▶ [TASK] Return all of the data exactly, with nothing left out but the pictures.

Revision tracking records:
---------------

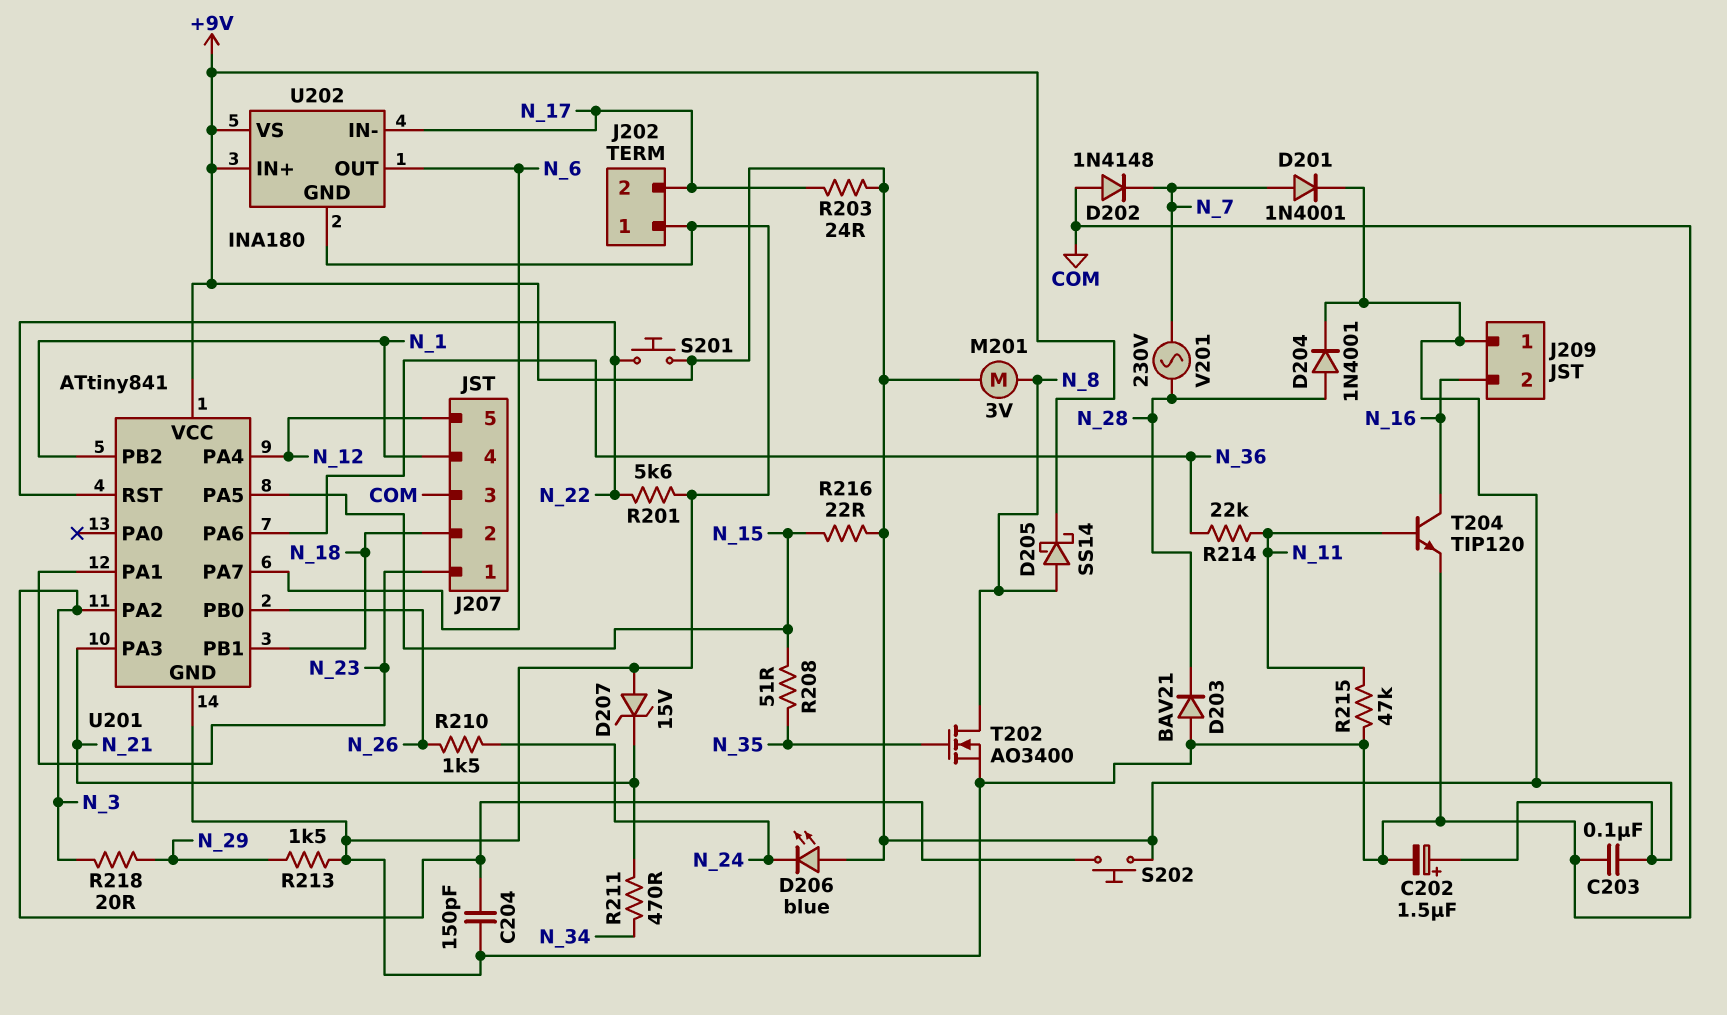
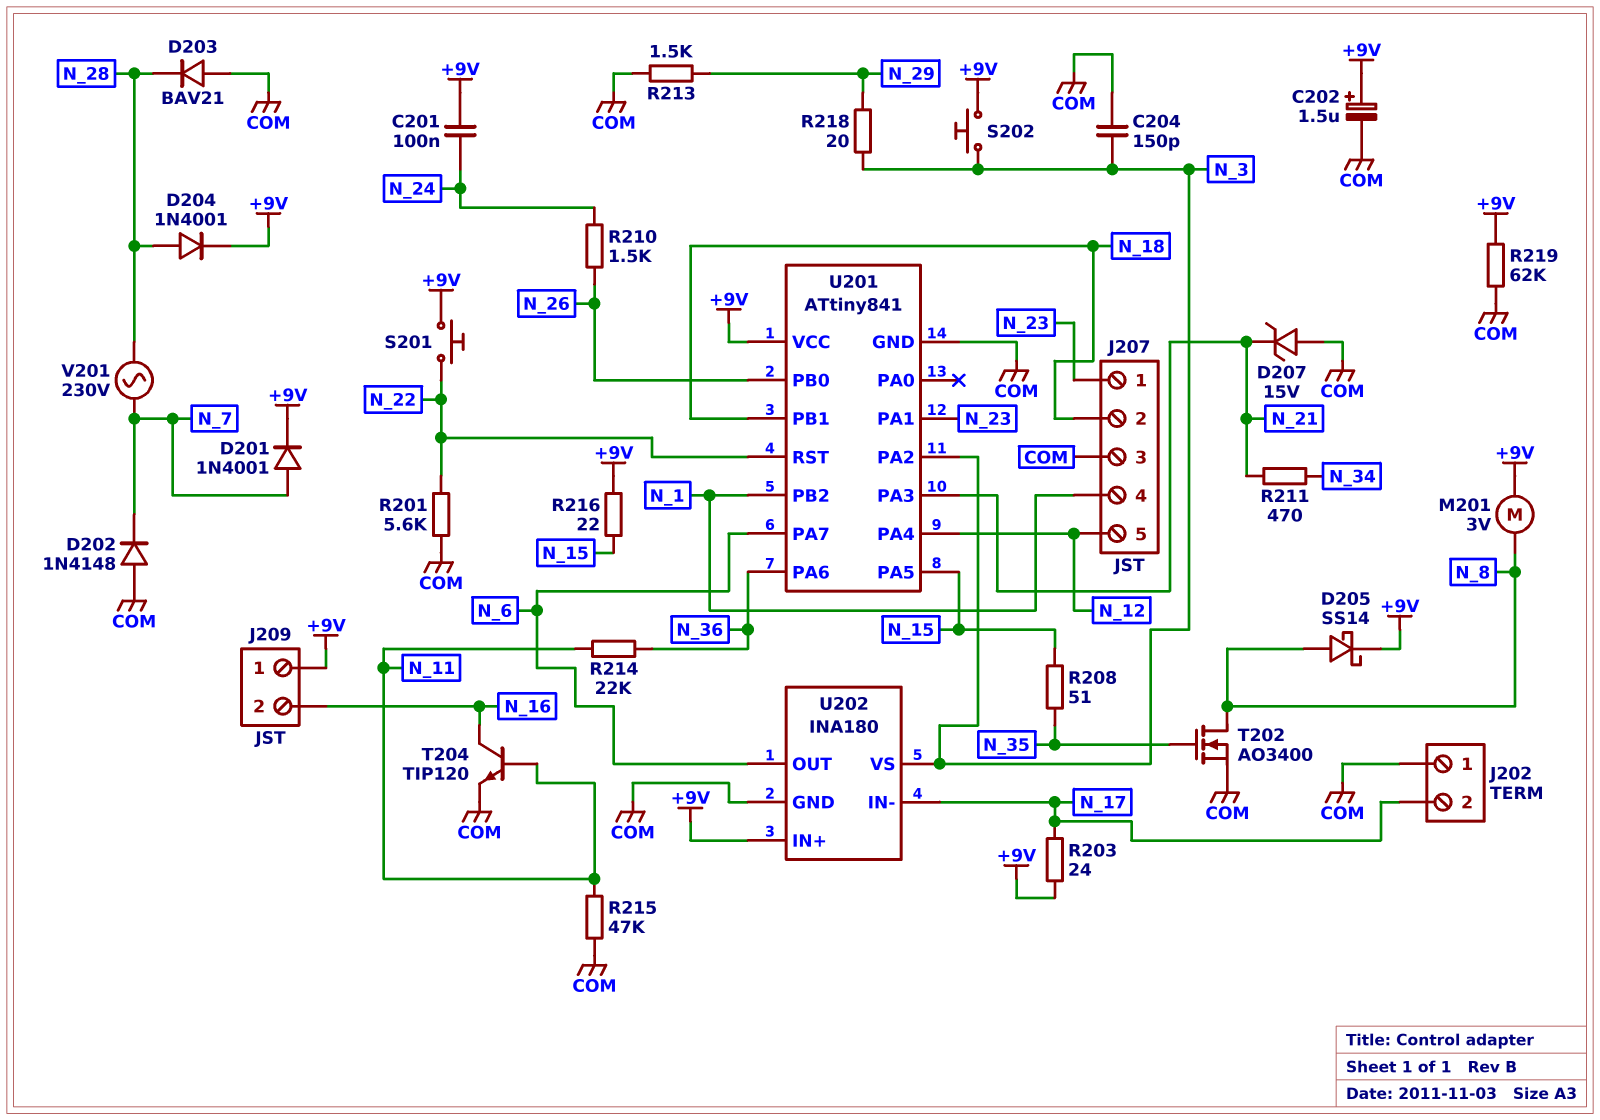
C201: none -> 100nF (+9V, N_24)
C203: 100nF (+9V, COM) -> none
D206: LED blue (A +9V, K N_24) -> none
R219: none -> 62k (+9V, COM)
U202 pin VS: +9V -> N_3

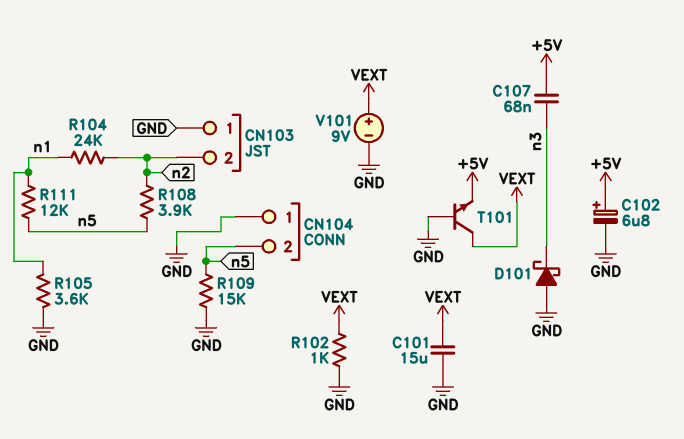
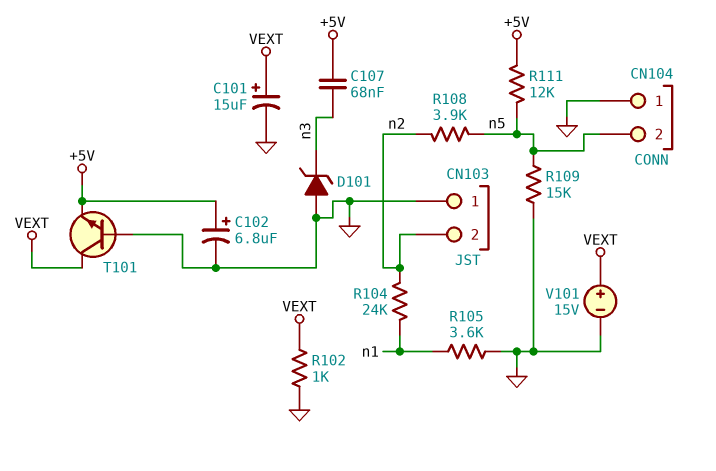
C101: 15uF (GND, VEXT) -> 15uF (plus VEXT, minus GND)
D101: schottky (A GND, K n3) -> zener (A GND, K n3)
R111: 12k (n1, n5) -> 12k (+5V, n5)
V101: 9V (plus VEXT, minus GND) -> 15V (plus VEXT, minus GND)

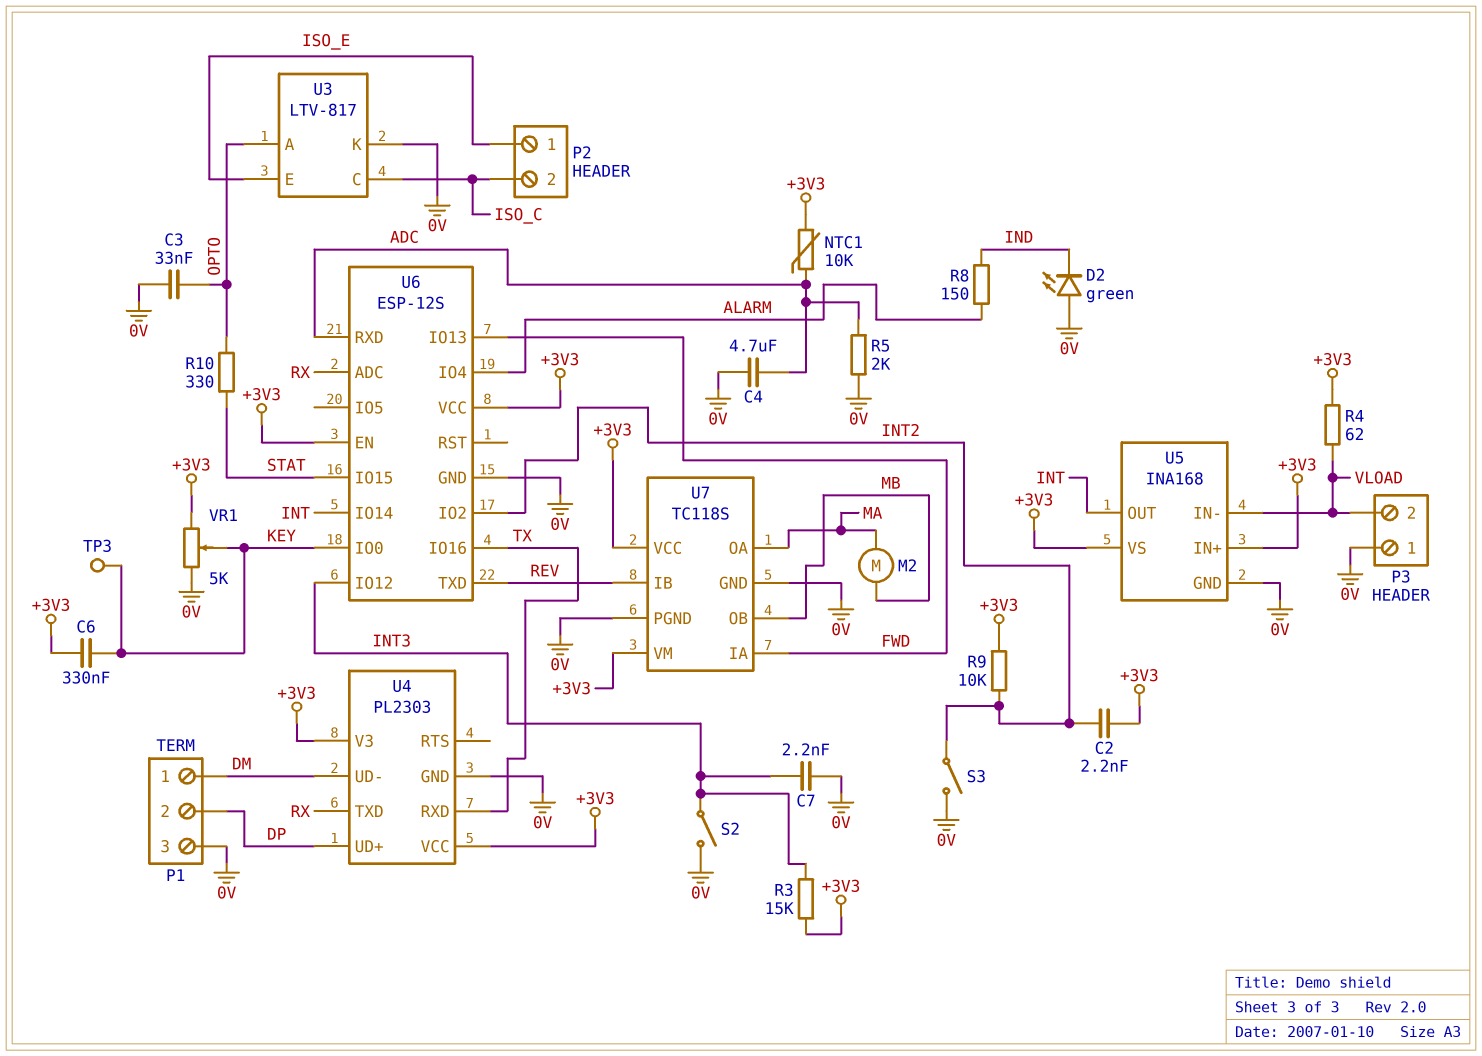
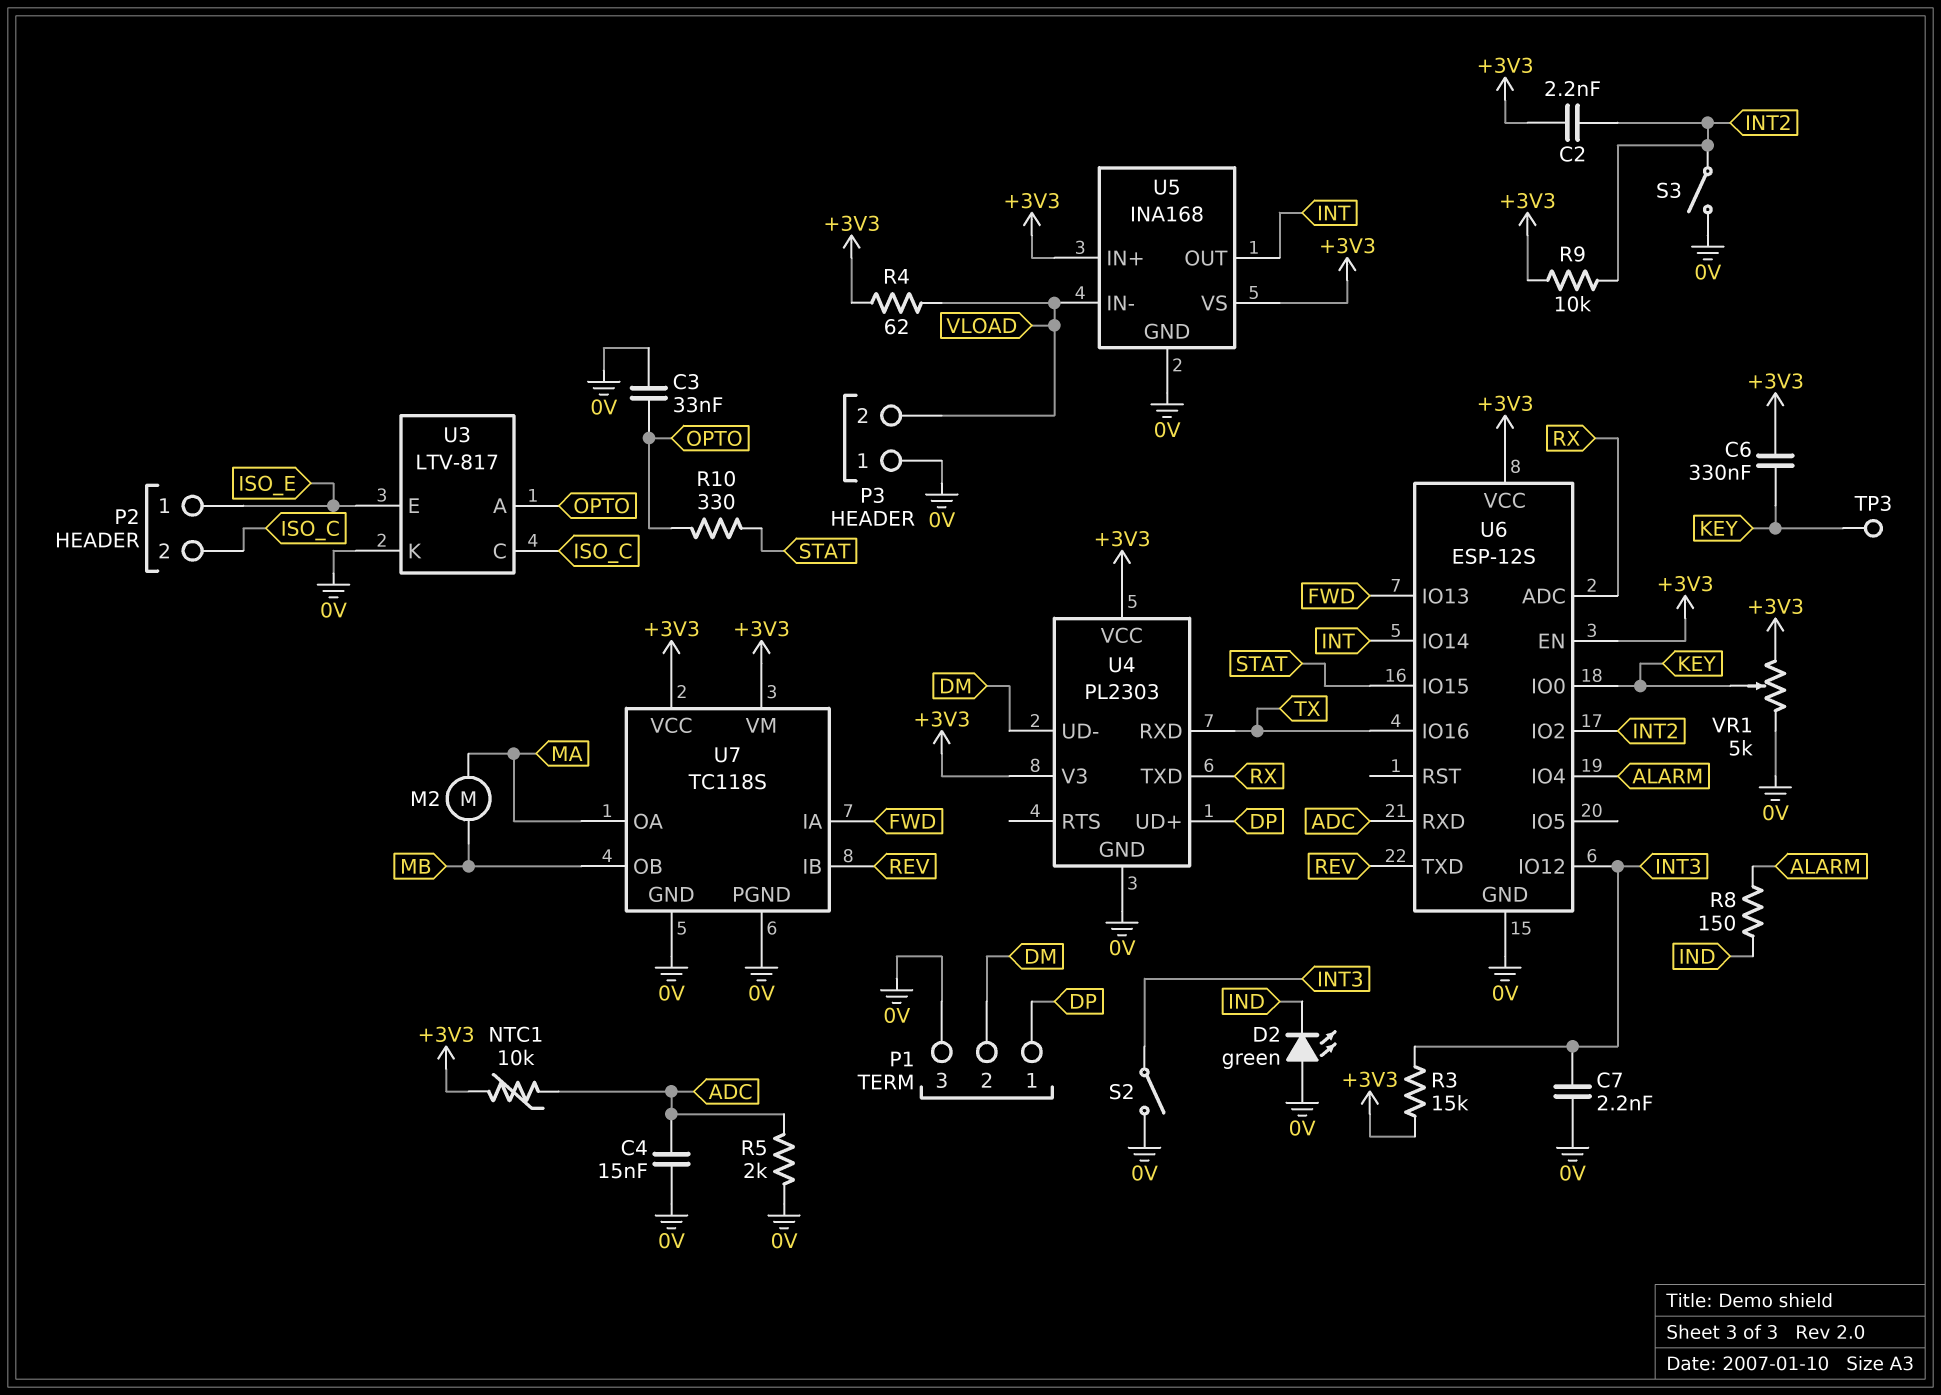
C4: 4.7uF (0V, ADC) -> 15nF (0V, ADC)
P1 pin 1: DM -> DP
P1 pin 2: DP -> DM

---------------

▶ [RESULT OF THE EXERCISE]
C201: none -> 100nF (+9V, N_24)
C203: 100nF (+9V, COM) -> none
D206: LED blue (A +9V, K N_24) -> none
R219: none -> 62k (+9V, COM)
U202 pin VS: +9V -> N_3

C101: 15uF (GND, VEXT) -> 15uF (plus VEXT, minus GND)
D101: schottky (A GND, K n3) -> zener (A GND, K n3)
R111: 12k (n1, n5) -> 12k (+5V, n5)
V101: 9V (plus VEXT, minus GND) -> 15V (plus VEXT, minus GND)

C4: 4.7uF (0V, ADC) -> 15nF (0V, ADC)
P1 pin 1: DM -> DP
P1 pin 2: DP -> DM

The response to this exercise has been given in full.